[Work to be completed]: Search the listing below for the line containing "TP2: none -> test point (AC2)". From there through the line containing "U3 pin OB: MB -> FWD", transcribe every line exactly, both ends included.

** Opening Provided material block **

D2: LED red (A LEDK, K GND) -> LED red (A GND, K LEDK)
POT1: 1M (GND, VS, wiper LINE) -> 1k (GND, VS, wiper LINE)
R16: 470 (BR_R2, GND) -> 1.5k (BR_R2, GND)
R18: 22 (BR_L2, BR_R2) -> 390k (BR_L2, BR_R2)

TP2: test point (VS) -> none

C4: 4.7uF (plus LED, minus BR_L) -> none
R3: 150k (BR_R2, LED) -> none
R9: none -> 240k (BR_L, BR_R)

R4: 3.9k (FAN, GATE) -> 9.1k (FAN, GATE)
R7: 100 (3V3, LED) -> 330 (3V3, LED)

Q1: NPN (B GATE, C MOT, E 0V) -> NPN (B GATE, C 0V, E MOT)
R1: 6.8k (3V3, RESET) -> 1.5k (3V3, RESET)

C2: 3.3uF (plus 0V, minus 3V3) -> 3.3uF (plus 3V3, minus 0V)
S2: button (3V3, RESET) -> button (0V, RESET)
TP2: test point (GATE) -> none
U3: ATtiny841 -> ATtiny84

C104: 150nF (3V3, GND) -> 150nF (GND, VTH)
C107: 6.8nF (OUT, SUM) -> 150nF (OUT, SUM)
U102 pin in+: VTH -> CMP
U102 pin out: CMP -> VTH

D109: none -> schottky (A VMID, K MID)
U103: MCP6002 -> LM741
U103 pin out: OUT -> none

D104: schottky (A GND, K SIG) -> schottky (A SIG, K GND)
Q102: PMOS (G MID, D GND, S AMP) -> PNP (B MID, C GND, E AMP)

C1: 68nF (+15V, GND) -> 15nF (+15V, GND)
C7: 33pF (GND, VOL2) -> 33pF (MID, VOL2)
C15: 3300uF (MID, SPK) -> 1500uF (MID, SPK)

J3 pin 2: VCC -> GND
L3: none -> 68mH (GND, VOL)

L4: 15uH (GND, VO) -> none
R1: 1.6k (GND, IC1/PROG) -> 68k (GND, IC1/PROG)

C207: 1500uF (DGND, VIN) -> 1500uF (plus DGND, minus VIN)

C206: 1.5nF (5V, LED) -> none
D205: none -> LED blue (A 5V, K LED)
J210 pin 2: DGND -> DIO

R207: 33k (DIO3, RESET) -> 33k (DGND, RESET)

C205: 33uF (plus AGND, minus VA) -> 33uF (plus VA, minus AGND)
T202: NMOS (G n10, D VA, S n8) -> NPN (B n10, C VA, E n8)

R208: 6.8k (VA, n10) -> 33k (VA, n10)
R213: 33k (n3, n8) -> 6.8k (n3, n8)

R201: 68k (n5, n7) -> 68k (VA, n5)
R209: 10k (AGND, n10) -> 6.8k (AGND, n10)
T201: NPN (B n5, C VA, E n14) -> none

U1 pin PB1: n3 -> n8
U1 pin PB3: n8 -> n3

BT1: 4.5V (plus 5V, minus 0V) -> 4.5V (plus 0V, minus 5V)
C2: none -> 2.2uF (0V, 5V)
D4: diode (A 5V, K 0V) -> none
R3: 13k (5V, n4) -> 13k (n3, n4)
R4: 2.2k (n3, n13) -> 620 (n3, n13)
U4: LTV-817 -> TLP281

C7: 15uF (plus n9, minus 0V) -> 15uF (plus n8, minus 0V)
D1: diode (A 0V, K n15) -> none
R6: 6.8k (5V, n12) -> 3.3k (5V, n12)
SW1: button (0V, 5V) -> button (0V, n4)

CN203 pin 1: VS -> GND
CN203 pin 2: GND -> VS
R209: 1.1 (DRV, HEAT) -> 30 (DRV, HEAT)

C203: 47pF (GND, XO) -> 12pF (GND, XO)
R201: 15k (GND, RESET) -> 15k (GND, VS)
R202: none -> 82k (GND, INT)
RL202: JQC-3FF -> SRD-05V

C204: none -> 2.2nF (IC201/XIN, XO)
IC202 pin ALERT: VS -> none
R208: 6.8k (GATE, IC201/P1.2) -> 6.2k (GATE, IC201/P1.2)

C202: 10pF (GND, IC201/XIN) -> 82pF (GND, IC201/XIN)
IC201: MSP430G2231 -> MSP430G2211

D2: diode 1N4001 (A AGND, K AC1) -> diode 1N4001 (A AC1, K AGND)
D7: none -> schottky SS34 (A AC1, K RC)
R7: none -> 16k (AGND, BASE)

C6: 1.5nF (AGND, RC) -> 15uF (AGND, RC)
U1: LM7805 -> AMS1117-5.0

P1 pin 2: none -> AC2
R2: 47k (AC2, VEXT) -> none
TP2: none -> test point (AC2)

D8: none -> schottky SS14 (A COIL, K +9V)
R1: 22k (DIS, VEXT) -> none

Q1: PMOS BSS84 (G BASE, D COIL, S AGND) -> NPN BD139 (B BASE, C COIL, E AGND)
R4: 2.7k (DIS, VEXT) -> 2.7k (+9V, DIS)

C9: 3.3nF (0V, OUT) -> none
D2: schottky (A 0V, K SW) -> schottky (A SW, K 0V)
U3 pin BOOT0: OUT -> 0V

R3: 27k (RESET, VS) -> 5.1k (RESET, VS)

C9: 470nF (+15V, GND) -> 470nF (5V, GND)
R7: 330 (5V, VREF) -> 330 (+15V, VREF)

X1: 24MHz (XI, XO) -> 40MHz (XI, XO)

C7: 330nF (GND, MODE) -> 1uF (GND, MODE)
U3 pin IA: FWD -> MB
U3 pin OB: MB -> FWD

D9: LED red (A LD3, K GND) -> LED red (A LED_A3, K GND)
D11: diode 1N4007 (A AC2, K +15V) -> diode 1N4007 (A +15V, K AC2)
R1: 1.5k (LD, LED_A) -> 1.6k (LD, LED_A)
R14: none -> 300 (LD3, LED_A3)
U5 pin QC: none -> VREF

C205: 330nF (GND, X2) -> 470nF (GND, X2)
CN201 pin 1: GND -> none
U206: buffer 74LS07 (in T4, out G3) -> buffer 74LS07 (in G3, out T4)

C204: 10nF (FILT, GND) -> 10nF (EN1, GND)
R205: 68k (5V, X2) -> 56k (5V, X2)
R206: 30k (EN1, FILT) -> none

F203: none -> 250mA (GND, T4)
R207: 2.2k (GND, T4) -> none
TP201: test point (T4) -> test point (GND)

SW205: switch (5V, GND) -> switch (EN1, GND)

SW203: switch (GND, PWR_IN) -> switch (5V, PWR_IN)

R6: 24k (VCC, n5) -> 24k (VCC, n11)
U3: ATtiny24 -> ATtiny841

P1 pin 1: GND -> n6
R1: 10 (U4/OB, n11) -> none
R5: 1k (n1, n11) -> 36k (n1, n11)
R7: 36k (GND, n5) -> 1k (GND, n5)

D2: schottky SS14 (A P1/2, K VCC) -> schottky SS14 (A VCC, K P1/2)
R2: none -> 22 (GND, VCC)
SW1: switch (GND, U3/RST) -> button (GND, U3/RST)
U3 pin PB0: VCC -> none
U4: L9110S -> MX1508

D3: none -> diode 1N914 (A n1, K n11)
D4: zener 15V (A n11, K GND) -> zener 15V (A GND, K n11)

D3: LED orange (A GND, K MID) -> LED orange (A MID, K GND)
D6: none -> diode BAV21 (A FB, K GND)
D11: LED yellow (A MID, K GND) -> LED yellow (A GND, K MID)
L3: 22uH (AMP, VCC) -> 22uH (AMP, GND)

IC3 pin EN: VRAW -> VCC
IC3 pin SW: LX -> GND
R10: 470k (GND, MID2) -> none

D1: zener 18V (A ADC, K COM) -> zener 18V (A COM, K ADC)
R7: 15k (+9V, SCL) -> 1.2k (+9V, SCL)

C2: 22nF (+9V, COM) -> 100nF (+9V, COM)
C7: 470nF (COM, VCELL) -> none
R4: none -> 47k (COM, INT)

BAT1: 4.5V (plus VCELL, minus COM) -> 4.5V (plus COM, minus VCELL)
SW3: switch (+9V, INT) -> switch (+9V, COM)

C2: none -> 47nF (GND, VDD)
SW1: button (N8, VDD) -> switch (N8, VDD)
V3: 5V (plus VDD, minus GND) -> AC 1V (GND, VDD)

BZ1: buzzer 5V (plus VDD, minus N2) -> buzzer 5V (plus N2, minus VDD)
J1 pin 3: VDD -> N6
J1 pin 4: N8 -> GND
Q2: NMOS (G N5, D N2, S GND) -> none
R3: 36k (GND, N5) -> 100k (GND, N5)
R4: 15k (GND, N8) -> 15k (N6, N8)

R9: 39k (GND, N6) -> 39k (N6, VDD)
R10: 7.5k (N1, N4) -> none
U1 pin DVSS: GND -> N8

** Closing Provided material block **

[Reply to the exercise]:
TP2: none -> test point (AC2)

D8: none -> schottky SS14 (A COIL, K +9V)
R1: 22k (DIS, VEXT) -> none

Q1: PMOS BSS84 (G BASE, D COIL, S AGND) -> NPN BD139 (B BASE, C COIL, E AGND)
R4: 2.7k (DIS, VEXT) -> 2.7k (+9V, DIS)

C9: 3.3nF (0V, OUT) -> none
D2: schottky (A 0V, K SW) -> schottky (A SW, K 0V)
U3 pin BOOT0: OUT -> 0V

R3: 27k (RESET, VS) -> 5.1k (RESET, VS)

C9: 470nF (+15V, GND) -> 470nF (5V, GND)
R7: 330 (5V, VREF) -> 330 (+15V, VREF)

X1: 24MHz (XI, XO) -> 40MHz (XI, XO)

C7: 330nF (GND, MODE) -> 1uF (GND, MODE)
U3 pin IA: FWD -> MB
U3 pin OB: MB -> FWD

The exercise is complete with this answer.